=== Section Start ===
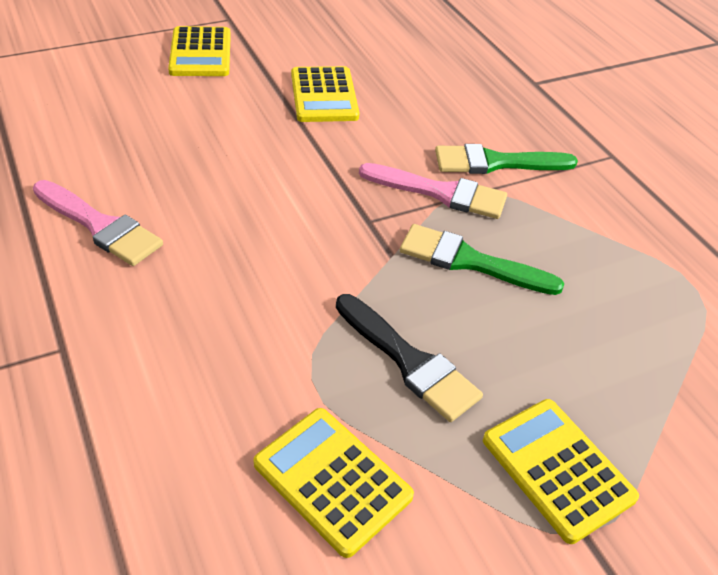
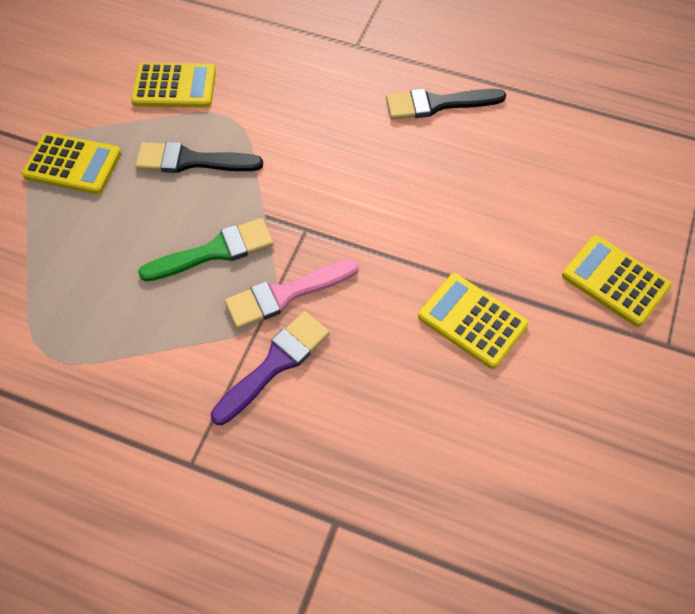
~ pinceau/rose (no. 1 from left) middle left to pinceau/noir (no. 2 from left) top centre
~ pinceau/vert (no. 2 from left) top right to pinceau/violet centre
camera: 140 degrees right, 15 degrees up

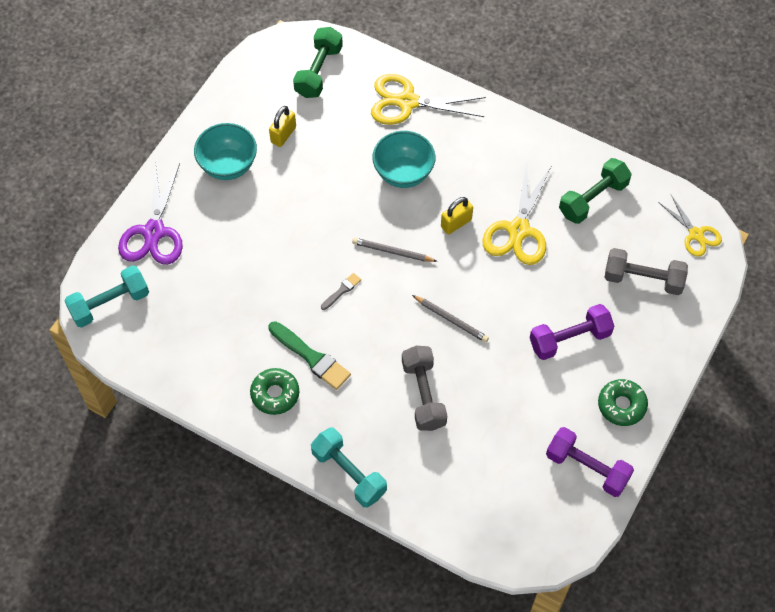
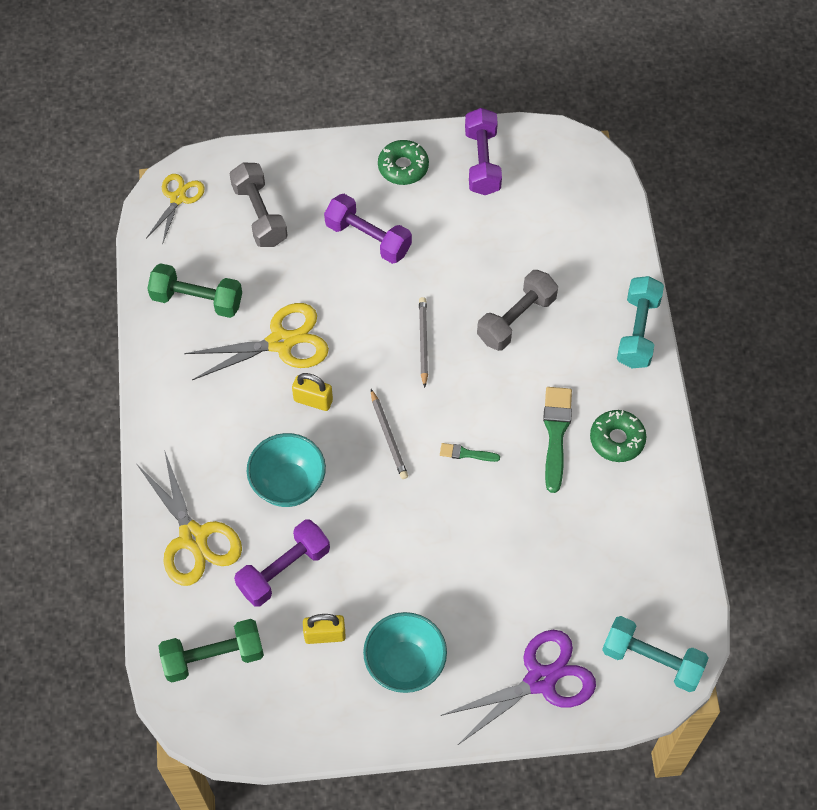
+ haltère/violet (no. 1 from left) bottom centre
~ pinceau/gris centre to pinceau/vert (no. 1 from left) centre
camera: 125 degrees left, 0 degrees up

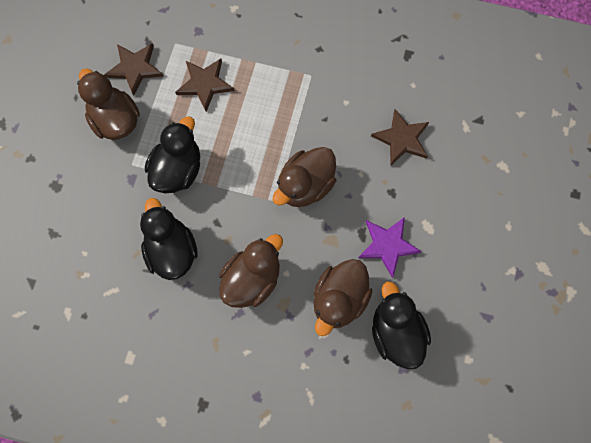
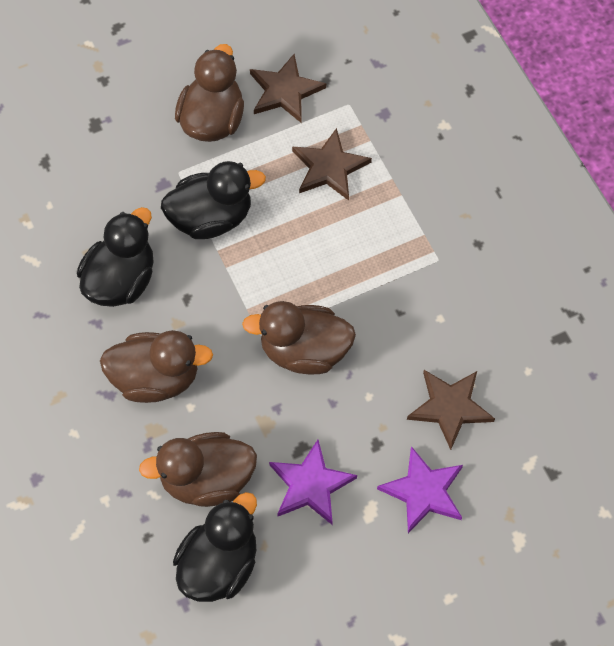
+ étoile/violet (no. 2 from left) bottom right
camera: 50 degrees right, 10 degrees down

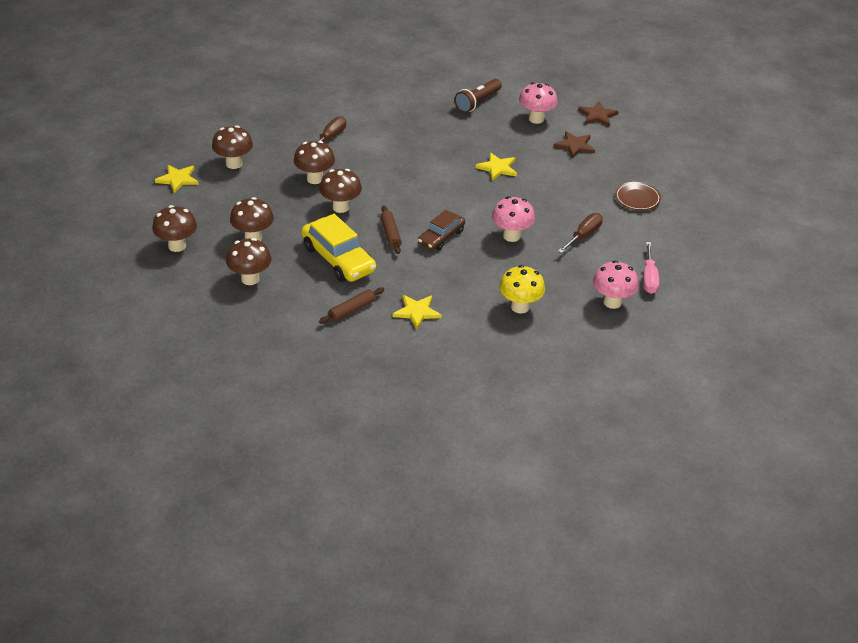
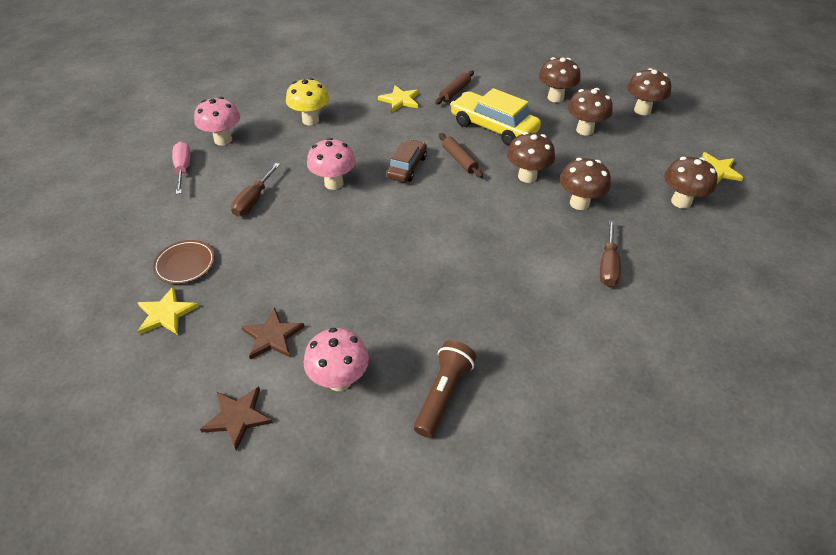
~ étoile/jaune (no. 3 from left in the first image) top centre to étoile/jaune (no. 1 from left) middle left
camera: 165 degrees right, 5 degrees up

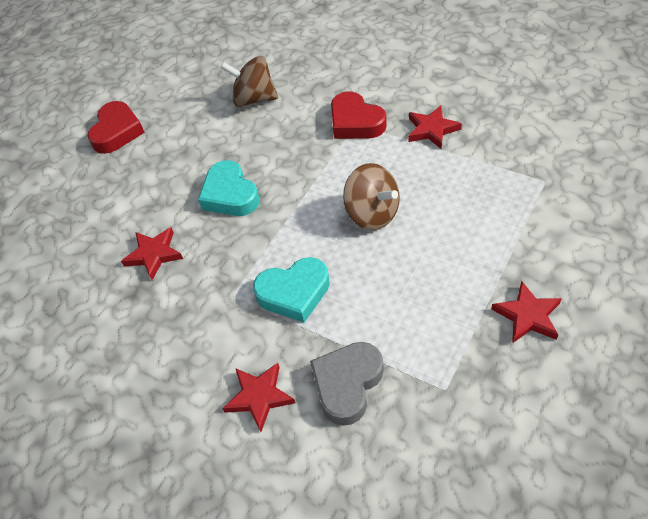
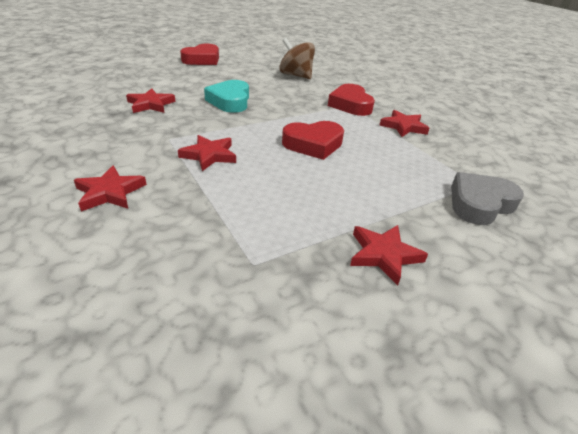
~ cœur/gris bottom centre to middle right
~ cœur/turquoise (no. 2 from left) centre to étoile/rouge (no. 3 from left) centre
~ toupie/marron (no. 2 from left) centre to cœur/rouge (no. 2 from left) top centre
camera: 20 degrees right, 15 degrees down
=== Section End ===
Using the records above, copy every line that has the word "bottom" in it.

**Your response**
+ haltère/violet (no. 1 from left) bottom centre
+ étoile/violet (no. 2 from left) bottom right
~ cœur/gris bottom centre to middle right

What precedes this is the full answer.